##### Available records #####
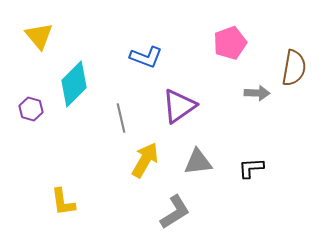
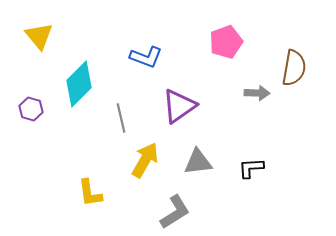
pink pentagon: moved 4 px left, 1 px up
cyan diamond: moved 5 px right
yellow L-shape: moved 27 px right, 9 px up
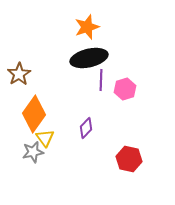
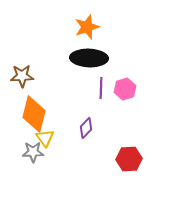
black ellipse: rotated 15 degrees clockwise
brown star: moved 3 px right, 2 px down; rotated 30 degrees clockwise
purple line: moved 8 px down
orange diamond: rotated 21 degrees counterclockwise
gray star: rotated 10 degrees clockwise
red hexagon: rotated 15 degrees counterclockwise
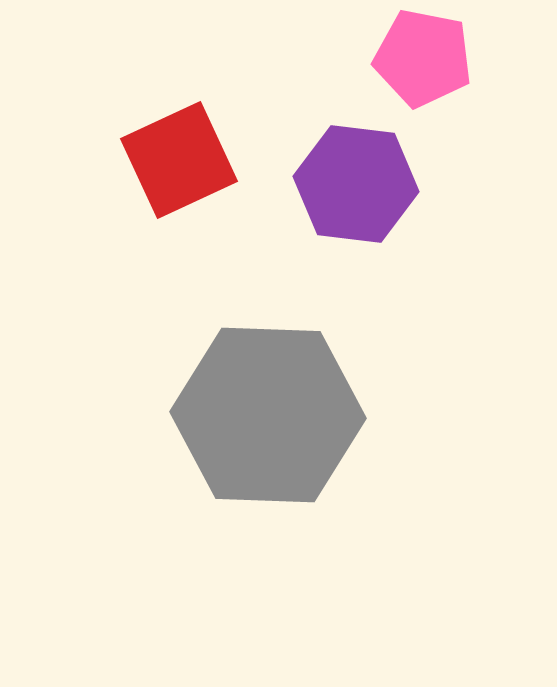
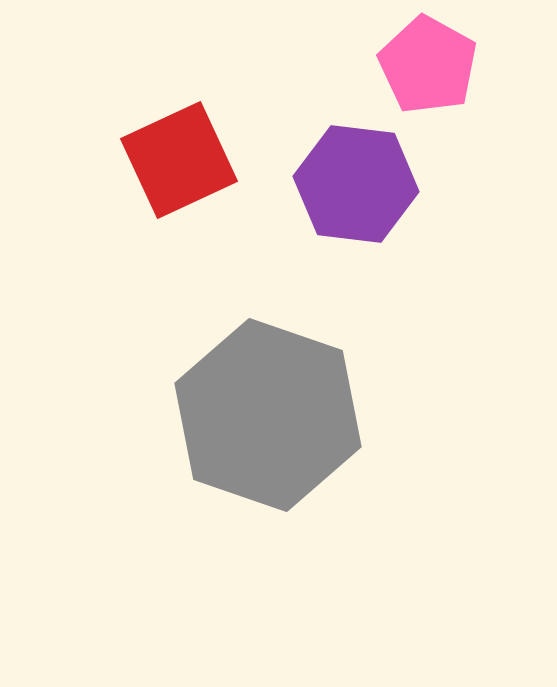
pink pentagon: moved 5 px right, 7 px down; rotated 18 degrees clockwise
gray hexagon: rotated 17 degrees clockwise
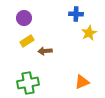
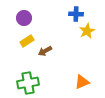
yellow star: moved 2 px left, 2 px up
brown arrow: rotated 24 degrees counterclockwise
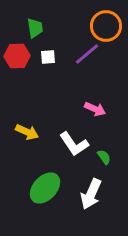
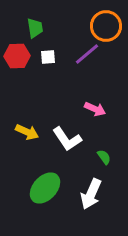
white L-shape: moved 7 px left, 5 px up
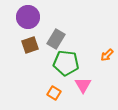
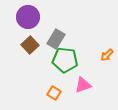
brown square: rotated 24 degrees counterclockwise
green pentagon: moved 1 px left, 3 px up
pink triangle: rotated 42 degrees clockwise
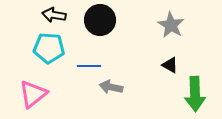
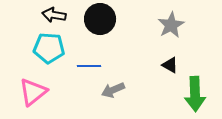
black circle: moved 1 px up
gray star: rotated 12 degrees clockwise
gray arrow: moved 2 px right, 3 px down; rotated 35 degrees counterclockwise
pink triangle: moved 2 px up
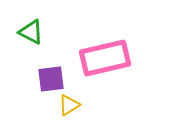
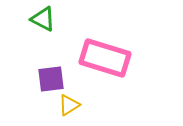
green triangle: moved 12 px right, 13 px up
pink rectangle: rotated 30 degrees clockwise
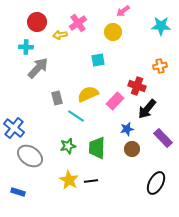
#####
Your goal: Each line that contains the string "diamond" should be copied from the data above.

Exercise result:
cyan diamond: moved 5 px right
orange diamond: rotated 21 degrees counterclockwise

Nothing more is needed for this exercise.